— Task to complete —
From the listing below, pull out every line where the string "blue" appears.

------ Data provided ------

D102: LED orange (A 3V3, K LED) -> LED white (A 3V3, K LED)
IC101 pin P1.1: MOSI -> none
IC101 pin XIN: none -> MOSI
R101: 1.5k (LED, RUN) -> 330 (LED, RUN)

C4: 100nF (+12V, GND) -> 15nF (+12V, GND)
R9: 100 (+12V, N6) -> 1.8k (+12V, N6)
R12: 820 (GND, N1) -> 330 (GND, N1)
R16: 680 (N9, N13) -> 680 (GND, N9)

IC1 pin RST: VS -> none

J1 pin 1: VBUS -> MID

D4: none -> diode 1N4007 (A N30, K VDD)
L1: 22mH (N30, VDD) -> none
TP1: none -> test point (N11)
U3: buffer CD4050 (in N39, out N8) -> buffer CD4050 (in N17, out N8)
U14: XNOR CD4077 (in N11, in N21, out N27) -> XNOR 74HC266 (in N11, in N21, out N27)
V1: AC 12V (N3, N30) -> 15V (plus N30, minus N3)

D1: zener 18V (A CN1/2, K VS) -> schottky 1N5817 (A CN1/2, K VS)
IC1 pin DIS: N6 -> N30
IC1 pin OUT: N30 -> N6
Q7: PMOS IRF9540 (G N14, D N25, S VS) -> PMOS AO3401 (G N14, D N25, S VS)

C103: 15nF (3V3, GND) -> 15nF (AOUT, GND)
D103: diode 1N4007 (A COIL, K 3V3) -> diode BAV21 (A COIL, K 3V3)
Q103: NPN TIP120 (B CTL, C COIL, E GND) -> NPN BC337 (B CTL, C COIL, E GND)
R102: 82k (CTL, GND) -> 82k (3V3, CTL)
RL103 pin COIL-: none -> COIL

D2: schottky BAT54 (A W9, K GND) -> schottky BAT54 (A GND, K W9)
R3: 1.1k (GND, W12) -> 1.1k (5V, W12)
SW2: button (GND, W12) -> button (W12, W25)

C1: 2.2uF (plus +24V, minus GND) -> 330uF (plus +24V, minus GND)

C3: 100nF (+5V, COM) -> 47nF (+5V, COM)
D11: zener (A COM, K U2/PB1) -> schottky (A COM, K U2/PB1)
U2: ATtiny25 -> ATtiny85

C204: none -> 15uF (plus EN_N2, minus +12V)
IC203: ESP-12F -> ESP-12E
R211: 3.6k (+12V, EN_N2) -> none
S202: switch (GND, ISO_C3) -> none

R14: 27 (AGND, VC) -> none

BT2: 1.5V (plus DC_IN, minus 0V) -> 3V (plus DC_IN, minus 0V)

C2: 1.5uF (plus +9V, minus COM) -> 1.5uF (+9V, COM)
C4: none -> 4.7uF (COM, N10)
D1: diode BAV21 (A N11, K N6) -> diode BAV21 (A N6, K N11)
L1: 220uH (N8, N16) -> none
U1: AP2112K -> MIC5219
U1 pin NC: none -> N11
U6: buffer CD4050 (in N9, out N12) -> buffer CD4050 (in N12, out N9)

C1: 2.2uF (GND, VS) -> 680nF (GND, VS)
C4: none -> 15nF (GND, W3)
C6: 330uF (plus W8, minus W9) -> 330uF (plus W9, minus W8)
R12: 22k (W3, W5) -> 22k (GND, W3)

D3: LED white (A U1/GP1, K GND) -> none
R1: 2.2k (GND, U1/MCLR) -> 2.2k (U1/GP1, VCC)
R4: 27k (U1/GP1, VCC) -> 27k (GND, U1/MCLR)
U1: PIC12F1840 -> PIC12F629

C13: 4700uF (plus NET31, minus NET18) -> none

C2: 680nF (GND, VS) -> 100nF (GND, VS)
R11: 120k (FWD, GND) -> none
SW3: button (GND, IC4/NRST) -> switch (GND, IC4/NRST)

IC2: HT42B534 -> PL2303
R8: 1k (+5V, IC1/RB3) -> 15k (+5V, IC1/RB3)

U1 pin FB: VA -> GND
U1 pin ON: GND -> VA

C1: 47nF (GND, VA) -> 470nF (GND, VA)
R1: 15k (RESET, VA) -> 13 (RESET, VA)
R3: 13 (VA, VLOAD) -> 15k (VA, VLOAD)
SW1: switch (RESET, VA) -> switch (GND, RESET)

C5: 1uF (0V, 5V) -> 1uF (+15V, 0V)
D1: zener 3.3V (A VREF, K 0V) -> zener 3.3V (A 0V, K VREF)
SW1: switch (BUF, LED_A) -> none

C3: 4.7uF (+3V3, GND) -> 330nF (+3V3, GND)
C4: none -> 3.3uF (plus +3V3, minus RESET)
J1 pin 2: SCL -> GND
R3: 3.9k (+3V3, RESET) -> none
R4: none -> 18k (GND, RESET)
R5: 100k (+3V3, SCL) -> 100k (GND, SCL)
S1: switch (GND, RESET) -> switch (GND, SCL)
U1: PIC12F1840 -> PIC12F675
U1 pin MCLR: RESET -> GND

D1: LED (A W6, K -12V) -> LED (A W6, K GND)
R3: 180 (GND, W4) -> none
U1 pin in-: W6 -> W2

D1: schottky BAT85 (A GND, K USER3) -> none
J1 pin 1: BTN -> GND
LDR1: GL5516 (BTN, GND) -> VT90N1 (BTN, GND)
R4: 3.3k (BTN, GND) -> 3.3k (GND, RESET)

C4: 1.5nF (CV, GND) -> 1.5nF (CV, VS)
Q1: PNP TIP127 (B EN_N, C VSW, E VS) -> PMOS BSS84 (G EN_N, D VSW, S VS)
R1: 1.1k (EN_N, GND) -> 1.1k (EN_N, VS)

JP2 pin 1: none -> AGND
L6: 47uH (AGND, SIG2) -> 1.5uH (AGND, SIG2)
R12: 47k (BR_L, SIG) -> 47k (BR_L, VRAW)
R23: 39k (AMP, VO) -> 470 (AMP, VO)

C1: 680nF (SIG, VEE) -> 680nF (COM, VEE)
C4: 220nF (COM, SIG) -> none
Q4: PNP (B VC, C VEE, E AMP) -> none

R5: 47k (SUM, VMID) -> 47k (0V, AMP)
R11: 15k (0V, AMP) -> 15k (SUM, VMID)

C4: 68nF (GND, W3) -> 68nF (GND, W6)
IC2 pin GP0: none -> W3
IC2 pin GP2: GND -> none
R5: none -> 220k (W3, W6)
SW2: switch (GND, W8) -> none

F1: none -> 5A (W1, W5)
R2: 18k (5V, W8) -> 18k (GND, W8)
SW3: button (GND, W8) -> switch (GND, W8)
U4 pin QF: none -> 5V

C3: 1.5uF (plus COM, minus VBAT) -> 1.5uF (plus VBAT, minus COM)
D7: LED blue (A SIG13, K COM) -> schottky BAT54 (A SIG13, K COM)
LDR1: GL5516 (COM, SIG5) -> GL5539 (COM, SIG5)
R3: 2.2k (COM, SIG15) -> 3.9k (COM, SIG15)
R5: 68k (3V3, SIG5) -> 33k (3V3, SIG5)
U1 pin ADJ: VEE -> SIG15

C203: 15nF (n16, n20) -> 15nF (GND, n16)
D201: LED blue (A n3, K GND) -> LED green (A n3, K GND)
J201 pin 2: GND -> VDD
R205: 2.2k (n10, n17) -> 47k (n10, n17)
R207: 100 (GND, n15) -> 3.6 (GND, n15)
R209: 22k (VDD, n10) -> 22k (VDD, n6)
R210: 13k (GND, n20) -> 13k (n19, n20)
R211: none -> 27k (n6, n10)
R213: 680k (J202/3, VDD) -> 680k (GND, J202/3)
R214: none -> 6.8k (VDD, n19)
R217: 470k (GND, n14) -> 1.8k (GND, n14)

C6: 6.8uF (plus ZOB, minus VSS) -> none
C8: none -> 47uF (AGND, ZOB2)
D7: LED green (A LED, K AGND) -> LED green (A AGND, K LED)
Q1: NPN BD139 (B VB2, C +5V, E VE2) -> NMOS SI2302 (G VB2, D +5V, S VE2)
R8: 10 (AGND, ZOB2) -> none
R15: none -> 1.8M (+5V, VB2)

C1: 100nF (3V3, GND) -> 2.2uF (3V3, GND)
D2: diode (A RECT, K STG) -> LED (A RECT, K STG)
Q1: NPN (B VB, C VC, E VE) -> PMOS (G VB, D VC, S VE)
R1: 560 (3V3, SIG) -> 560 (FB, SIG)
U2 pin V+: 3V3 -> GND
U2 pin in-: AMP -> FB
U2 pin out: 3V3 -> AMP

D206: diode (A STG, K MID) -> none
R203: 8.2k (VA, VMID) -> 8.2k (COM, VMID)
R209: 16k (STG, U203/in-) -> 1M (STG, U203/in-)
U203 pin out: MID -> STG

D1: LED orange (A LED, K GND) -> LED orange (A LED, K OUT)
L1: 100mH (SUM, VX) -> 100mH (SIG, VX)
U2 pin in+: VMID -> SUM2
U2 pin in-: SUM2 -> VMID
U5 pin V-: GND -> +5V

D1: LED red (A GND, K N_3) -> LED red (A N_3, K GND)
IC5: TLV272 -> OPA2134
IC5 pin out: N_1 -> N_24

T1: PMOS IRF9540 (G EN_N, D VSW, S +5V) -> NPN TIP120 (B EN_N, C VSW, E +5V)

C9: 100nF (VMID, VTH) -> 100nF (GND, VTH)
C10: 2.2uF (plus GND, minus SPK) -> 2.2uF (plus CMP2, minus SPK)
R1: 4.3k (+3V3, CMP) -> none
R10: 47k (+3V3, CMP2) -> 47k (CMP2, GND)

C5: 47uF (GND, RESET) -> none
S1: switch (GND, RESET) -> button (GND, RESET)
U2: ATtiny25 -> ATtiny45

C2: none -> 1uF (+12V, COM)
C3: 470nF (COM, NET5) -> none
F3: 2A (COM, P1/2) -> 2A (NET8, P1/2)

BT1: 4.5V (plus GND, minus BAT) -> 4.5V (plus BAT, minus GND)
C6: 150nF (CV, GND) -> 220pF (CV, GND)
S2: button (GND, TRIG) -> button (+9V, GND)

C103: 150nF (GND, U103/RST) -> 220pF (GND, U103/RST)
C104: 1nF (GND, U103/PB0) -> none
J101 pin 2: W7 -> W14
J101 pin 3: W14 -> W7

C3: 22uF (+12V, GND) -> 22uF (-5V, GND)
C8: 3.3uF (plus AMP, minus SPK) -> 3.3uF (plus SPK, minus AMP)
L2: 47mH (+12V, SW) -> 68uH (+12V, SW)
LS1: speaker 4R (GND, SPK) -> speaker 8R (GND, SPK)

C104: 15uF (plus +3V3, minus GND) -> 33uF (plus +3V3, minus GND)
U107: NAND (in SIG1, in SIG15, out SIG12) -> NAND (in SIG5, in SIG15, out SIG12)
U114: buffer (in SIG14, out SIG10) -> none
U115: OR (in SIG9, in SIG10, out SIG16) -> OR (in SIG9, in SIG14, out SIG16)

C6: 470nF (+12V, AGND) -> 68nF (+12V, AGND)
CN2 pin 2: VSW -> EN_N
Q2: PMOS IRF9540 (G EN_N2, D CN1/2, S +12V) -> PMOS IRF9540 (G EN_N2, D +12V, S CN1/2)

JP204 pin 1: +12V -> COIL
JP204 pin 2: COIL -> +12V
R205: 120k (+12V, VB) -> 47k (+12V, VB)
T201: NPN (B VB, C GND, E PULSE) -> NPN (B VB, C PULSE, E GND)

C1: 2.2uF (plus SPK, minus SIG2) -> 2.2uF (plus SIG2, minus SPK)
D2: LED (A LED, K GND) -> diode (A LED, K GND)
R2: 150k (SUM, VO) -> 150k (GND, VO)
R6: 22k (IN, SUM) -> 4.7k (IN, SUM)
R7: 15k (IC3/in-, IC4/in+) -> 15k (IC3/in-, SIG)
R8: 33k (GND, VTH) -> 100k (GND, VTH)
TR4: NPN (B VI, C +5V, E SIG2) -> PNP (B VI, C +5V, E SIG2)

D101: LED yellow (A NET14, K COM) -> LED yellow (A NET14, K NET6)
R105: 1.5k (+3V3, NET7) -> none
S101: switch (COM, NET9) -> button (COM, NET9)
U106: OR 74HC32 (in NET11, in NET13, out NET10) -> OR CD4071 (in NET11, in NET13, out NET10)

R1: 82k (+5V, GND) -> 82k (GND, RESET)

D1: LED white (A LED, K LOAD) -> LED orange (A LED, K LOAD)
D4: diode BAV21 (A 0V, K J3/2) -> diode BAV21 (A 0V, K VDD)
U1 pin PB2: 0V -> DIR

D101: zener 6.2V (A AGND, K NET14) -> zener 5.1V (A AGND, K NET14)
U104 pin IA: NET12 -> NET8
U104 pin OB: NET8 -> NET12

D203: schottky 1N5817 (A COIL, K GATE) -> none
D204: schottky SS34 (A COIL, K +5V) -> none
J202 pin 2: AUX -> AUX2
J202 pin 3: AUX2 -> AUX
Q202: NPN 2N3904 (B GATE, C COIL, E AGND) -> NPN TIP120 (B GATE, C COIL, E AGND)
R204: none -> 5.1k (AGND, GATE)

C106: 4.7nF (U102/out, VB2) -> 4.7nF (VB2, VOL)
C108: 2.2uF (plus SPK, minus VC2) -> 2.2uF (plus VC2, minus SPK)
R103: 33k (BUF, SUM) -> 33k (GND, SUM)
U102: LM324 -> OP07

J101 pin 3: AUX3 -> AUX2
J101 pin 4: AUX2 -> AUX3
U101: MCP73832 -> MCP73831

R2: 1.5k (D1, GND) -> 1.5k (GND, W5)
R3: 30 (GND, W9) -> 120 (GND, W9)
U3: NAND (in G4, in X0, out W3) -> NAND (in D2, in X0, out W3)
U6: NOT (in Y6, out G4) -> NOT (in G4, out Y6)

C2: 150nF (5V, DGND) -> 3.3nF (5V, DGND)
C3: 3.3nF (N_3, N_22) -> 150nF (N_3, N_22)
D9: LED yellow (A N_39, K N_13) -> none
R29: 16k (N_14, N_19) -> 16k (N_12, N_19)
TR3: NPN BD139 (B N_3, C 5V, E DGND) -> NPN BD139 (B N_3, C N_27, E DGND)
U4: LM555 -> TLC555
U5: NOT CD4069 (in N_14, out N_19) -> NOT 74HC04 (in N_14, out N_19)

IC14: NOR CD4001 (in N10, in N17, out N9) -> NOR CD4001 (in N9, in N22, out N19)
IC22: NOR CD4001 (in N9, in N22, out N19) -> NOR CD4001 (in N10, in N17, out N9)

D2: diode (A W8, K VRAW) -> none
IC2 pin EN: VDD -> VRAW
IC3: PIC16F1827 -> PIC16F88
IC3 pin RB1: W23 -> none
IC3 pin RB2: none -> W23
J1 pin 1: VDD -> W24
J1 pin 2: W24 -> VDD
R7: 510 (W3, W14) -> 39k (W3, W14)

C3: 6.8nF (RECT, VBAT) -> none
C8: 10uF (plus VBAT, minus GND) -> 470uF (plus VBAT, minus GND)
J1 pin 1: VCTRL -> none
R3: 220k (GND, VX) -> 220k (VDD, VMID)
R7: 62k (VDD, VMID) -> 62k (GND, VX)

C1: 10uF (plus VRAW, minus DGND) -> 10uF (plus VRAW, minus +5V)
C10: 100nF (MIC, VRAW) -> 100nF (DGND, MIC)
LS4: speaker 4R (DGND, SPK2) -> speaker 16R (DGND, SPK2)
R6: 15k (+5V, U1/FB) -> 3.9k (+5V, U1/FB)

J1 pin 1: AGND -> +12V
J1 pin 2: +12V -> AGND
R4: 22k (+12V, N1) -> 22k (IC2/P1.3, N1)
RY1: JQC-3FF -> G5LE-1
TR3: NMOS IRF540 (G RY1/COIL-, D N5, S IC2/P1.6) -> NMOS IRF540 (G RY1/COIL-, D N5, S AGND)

------

— Exercise output —
D7: LED blue (A SIG13, K COM) -> schottky BAT54 (A SIG13, K COM)
D201: LED blue (A n3, K GND) -> LED green (A n3, K GND)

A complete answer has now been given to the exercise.